**THE PROBLEM:**
Across all the lines of the following material, count those that include the word "yellow" and give only the result.

**GIVEN INFORMATION:**
────────────────────
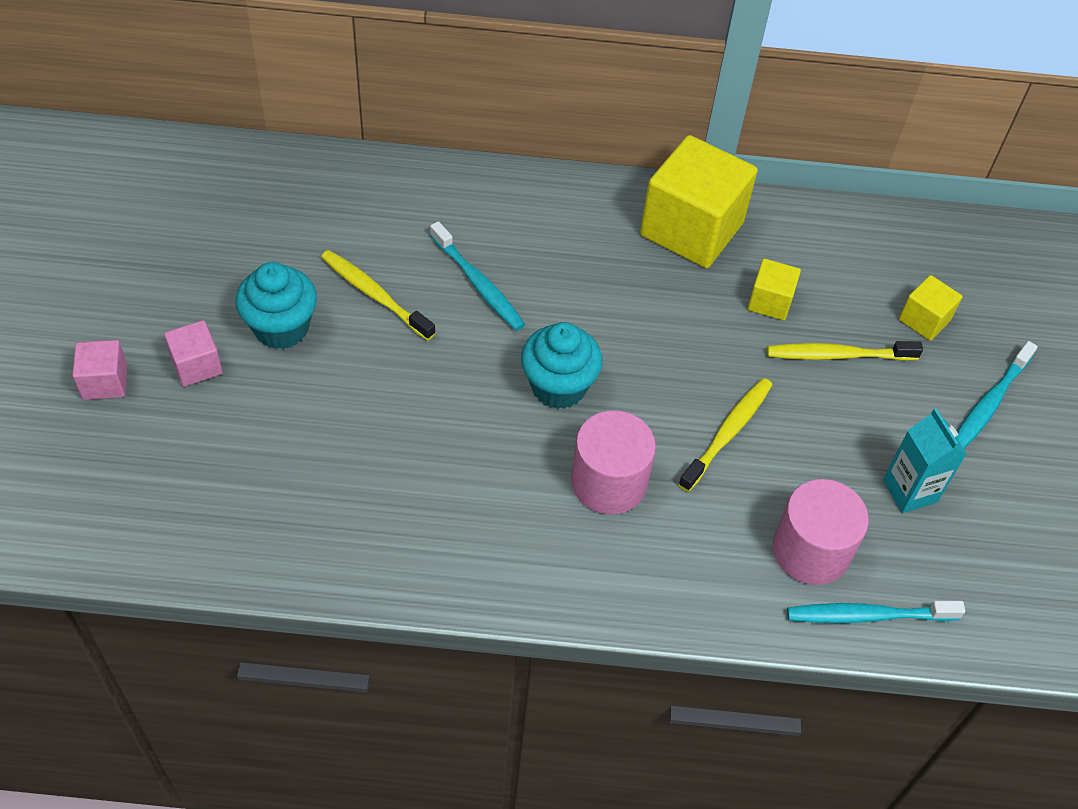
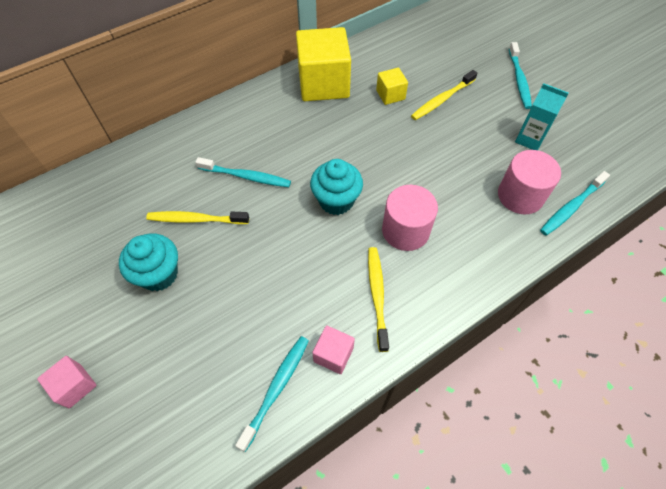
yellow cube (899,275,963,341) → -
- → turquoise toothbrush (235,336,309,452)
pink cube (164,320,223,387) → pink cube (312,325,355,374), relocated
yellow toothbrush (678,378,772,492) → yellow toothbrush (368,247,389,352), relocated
────────────────────
**WRITTEN REPLY:**
2